In the records below, find the line containing "yellow vase [381,317,424,394]"; copy exactly that line and all lines after it to the end, and nothing else.

**Data supplied:**
══════

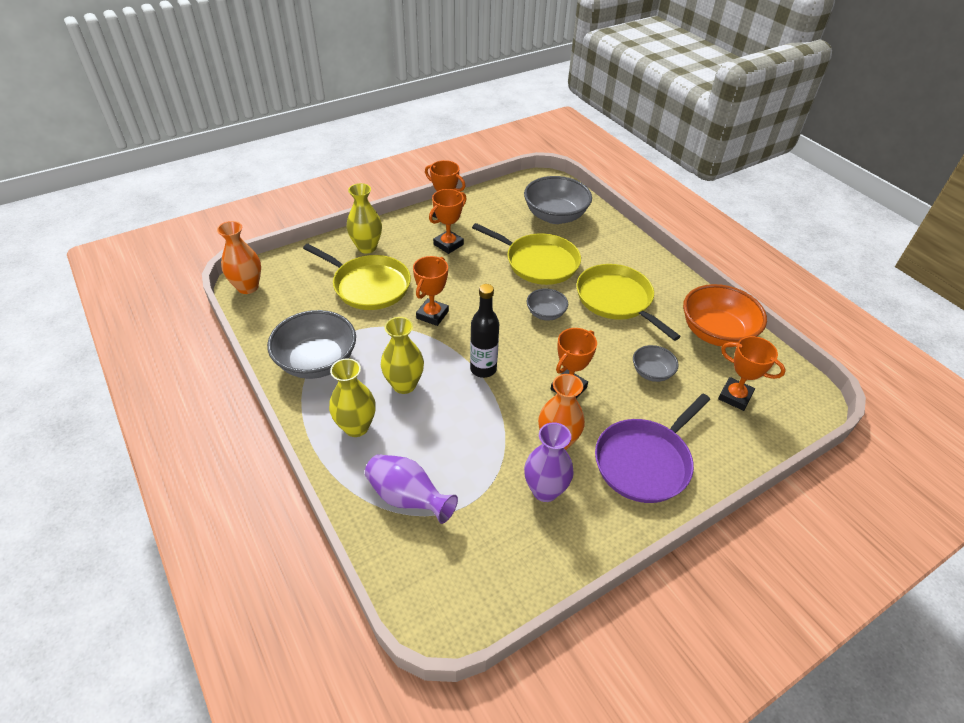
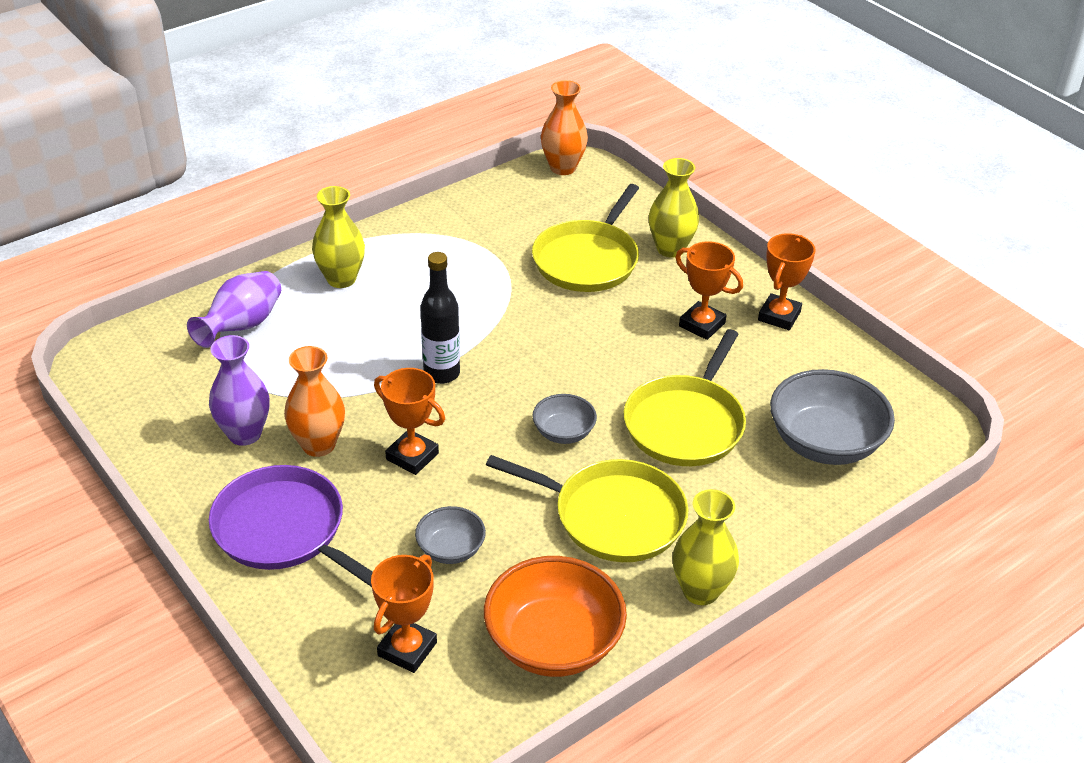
camera: 85 degrees right, 5 degrees down
grey bowl [267,310,356,379] -> none
yellow vase [381,317,424,394] -> yellow vase moved to [673,489,739,605]
orange trophy [413,256,449,326] -> none
yellow pan [576,264,681,341] -> yellow pan turned 60 degrees clockwise [486,455,688,562]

══════

**Completed task:**
yellow vase [381,317,424,394] -> yellow vase moved to [673,489,739,605]
orange trophy [413,256,449,326] -> none
yellow pan [576,264,681,341] -> yellow pan turned 60 degrees clockwise [486,455,688,562]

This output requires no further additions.